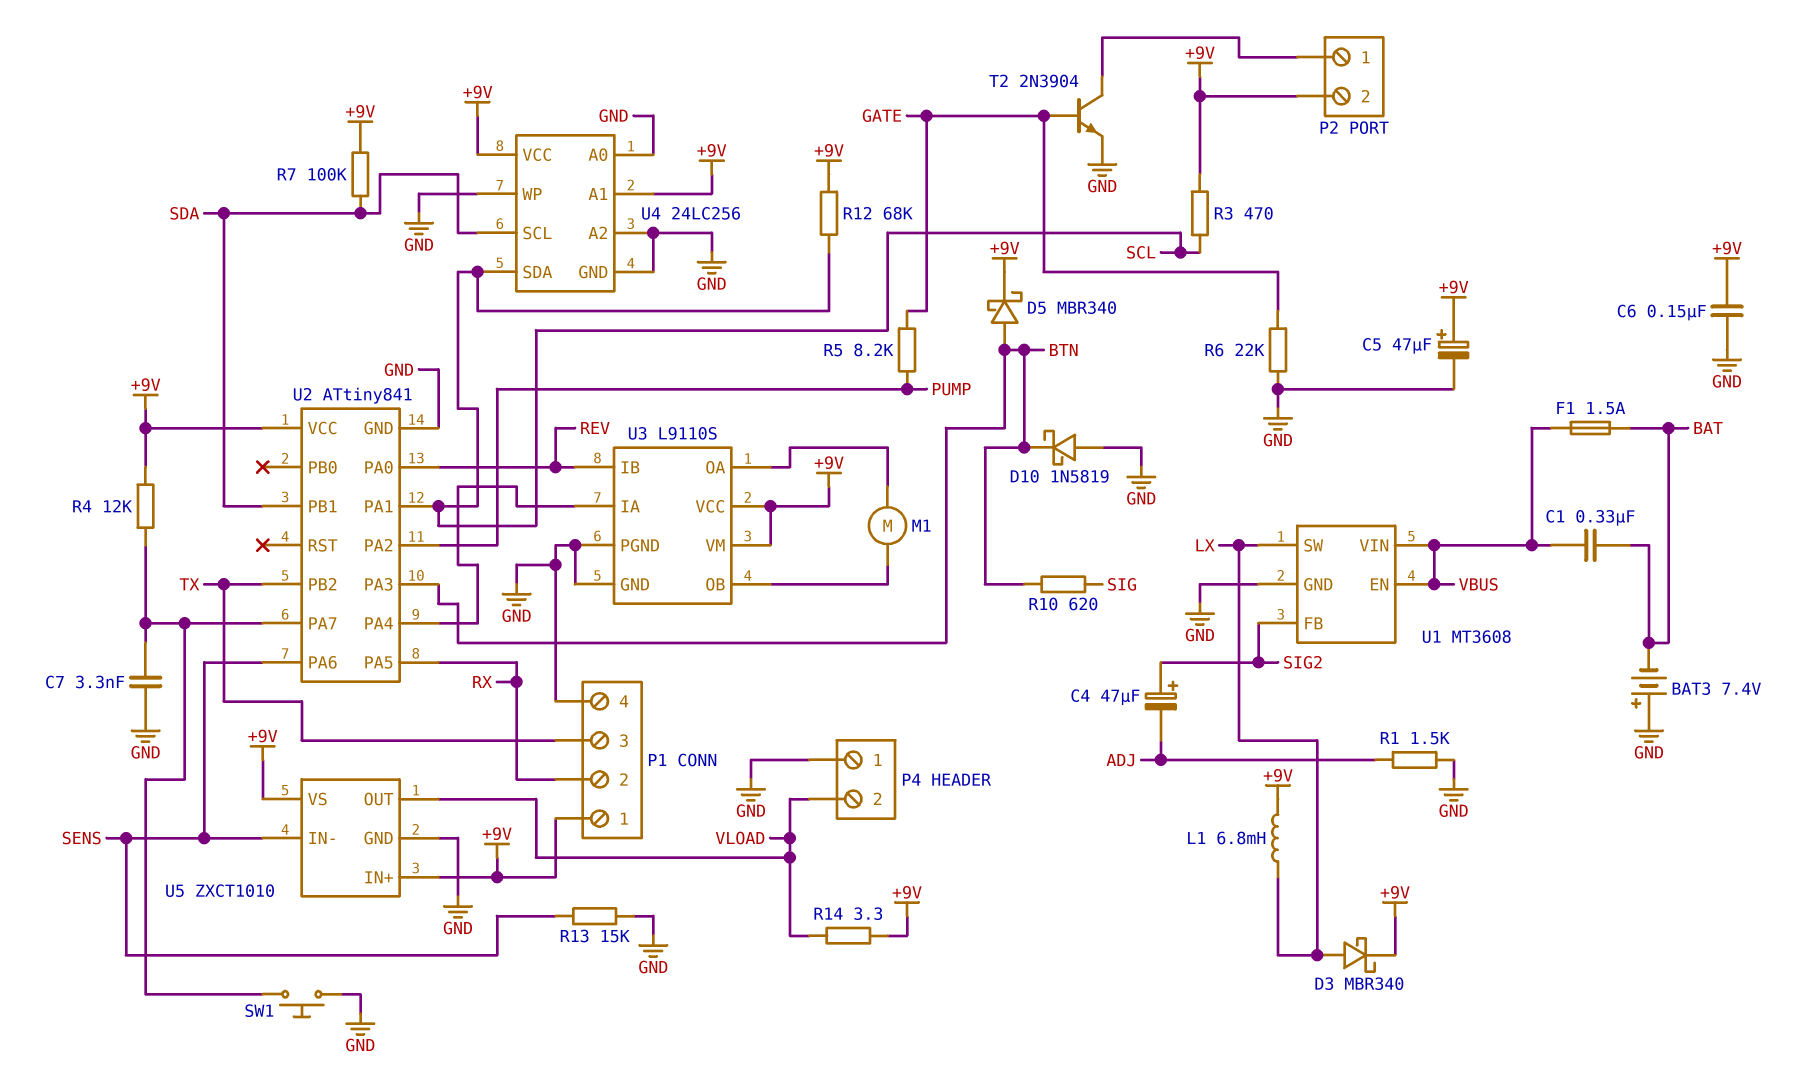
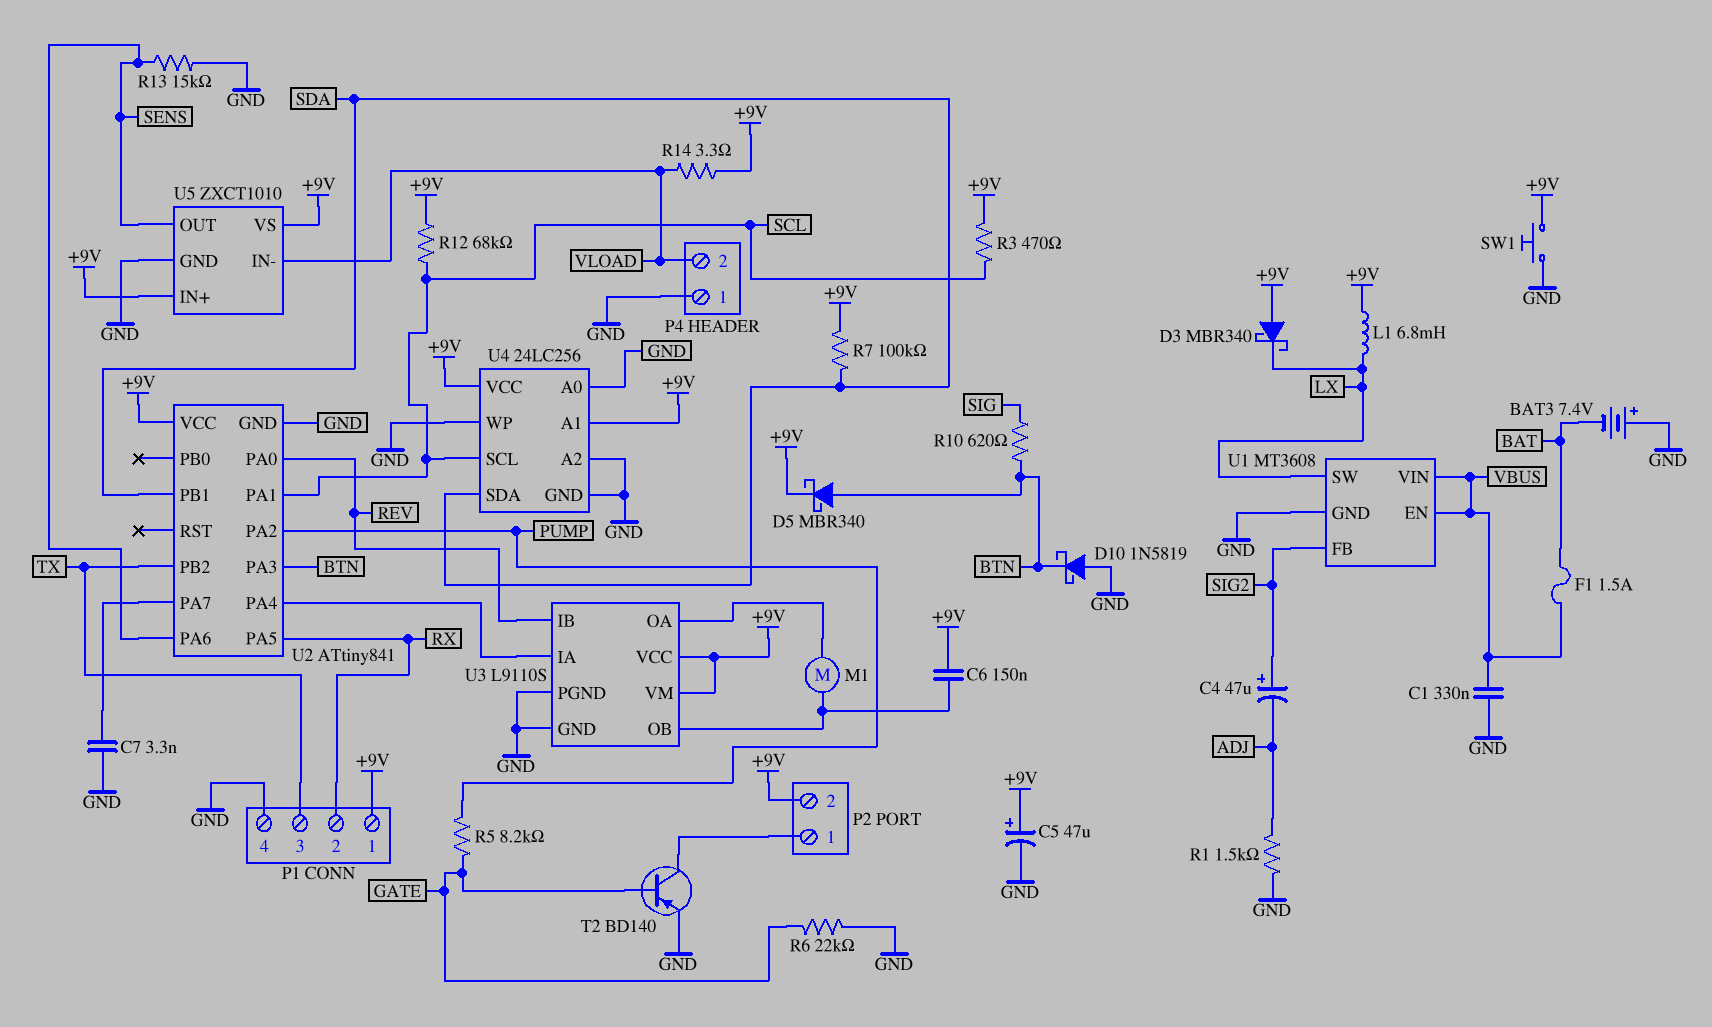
C1: 330nF (BAT, VBUS) -> 330nF (GND, VBUS)
C6: 150nF (+9V, GND) -> 150nF (+9V, U3/OB)
D3: schottky MBR340 (A LX, K +9V) -> schottky MBR340 (A +9V, K LX)
R4: 12k (+9V, U2/PA7) -> none
SW1: button (GND, U2/PA7) -> button (+9V, GND)
T2: NPN 2N3904 (B GATE, C P2/1, E GND) -> PNP BD140 (B GATE, C P2/1, E GND)
U4 pin SCL: SDA -> SCL
U4 pin SDA: SCL -> SDA
U5 pin IN-: SENS -> VLOAD
U5 pin OUT: VLOAD -> SENS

- - -

§ Directions for this task
Quote verbatim the line containing "R4: 12k (+9V, U2/PA7) -> none" and every line after it through the end of the records above.

§ Response box
R4: 12k (+9V, U2/PA7) -> none
SW1: button (GND, U2/PA7) -> button (+9V, GND)
T2: NPN 2N3904 (B GATE, C P2/1, E GND) -> PNP BD140 (B GATE, C P2/1, E GND)
U4 pin SCL: SDA -> SCL
U4 pin SDA: SCL -> SDA
U5 pin IN-: SENS -> VLOAD
U5 pin OUT: VLOAD -> SENS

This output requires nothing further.